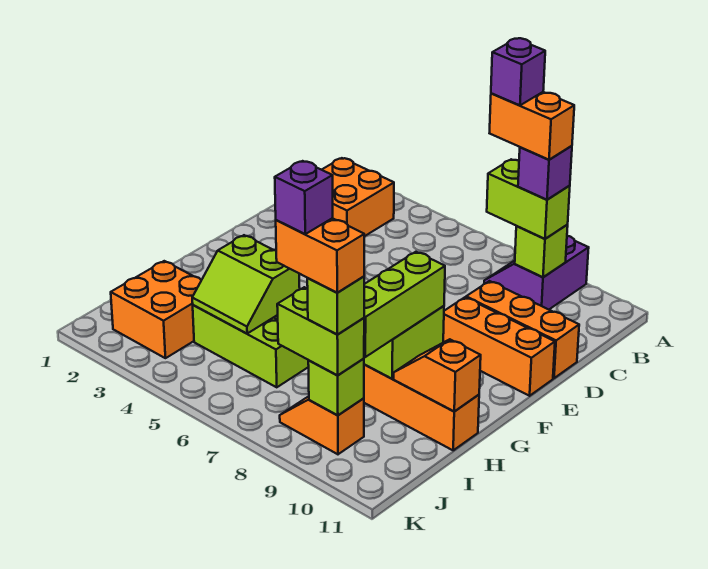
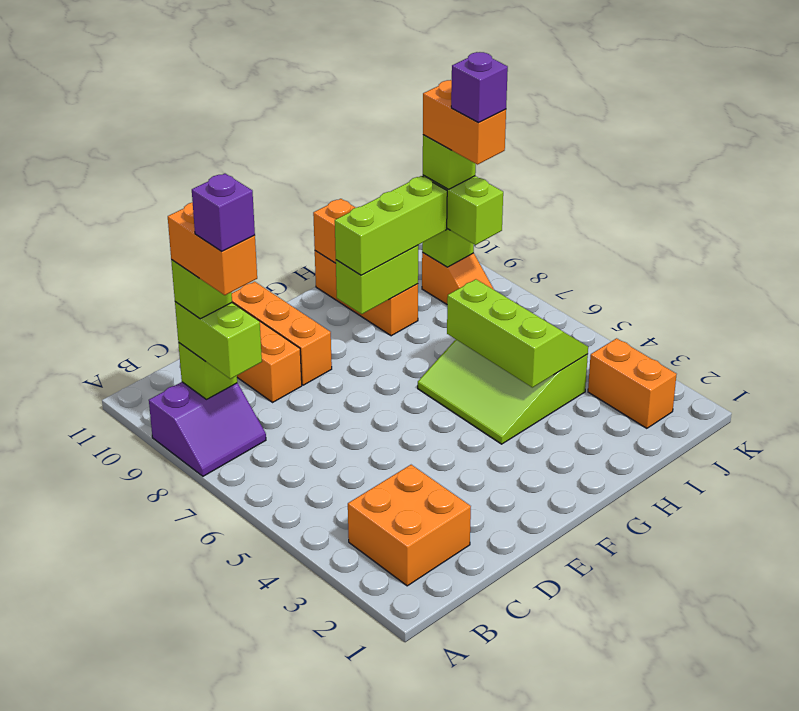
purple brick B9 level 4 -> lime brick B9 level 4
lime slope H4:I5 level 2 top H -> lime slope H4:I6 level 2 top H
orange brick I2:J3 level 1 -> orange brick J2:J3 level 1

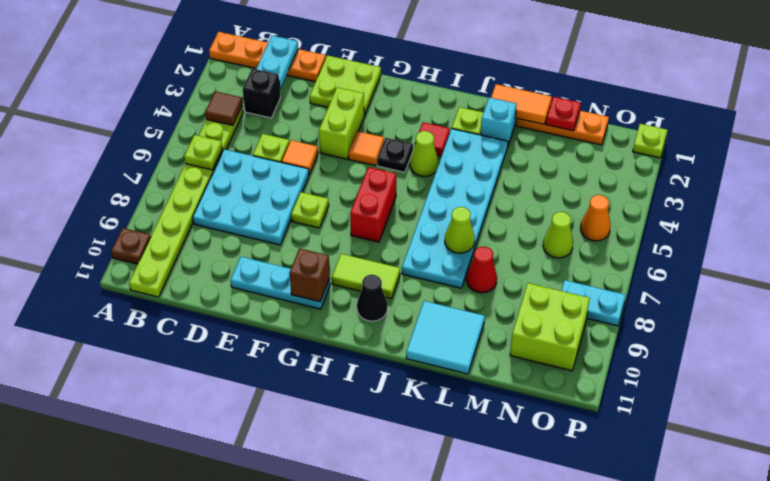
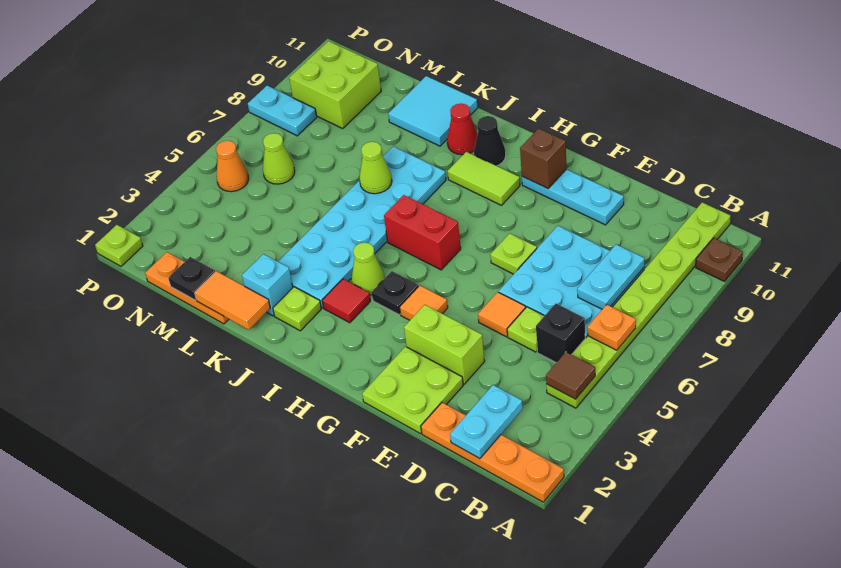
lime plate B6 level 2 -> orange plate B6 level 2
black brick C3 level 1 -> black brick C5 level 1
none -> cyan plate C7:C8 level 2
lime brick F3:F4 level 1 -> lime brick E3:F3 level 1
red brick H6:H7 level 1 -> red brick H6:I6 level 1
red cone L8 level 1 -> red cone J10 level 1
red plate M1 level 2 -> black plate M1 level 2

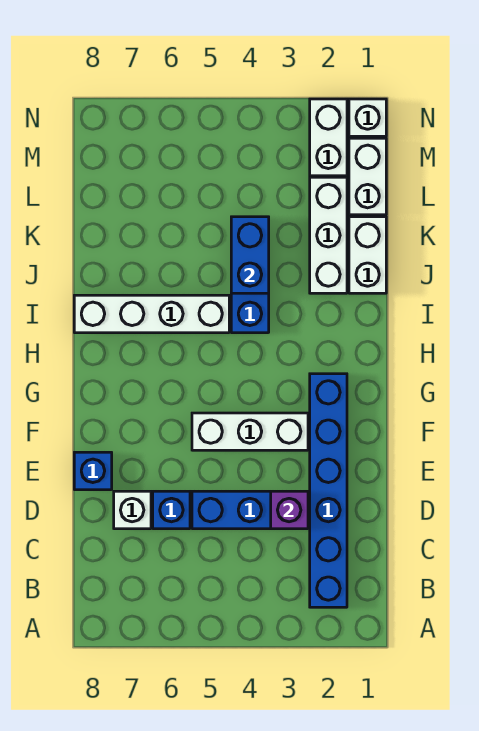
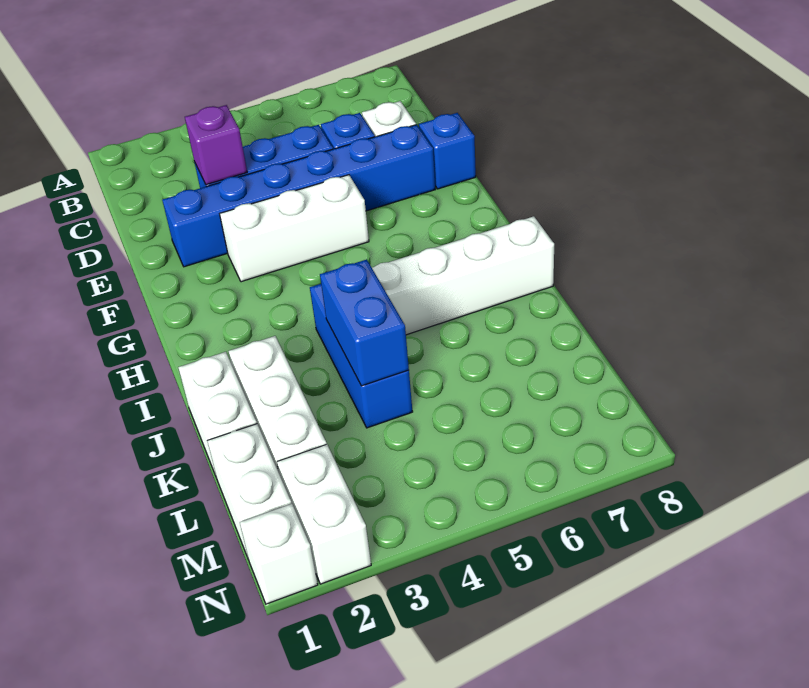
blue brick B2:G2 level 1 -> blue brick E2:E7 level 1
:::::
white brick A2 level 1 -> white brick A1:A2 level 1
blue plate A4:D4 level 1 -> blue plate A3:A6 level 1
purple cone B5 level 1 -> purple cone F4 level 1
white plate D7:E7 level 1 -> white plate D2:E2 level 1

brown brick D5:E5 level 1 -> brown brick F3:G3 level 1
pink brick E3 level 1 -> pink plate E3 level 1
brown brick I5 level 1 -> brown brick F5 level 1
:::::
— TRY IT —
An exact copy of the lines above, from the one containing "white brick A2" through the one containing "pink brick E3", is the whole of the answer.

— SOLVED EXERCISE —
white brick A2 level 1 -> white brick A1:A2 level 1
blue plate A4:D4 level 1 -> blue plate A3:A6 level 1
purple cone B5 level 1 -> purple cone F4 level 1
white plate D7:E7 level 1 -> white plate D2:E2 level 1

brown brick D5:E5 level 1 -> brown brick F3:G3 level 1
pink brick E3 level 1 -> pink plate E3 level 1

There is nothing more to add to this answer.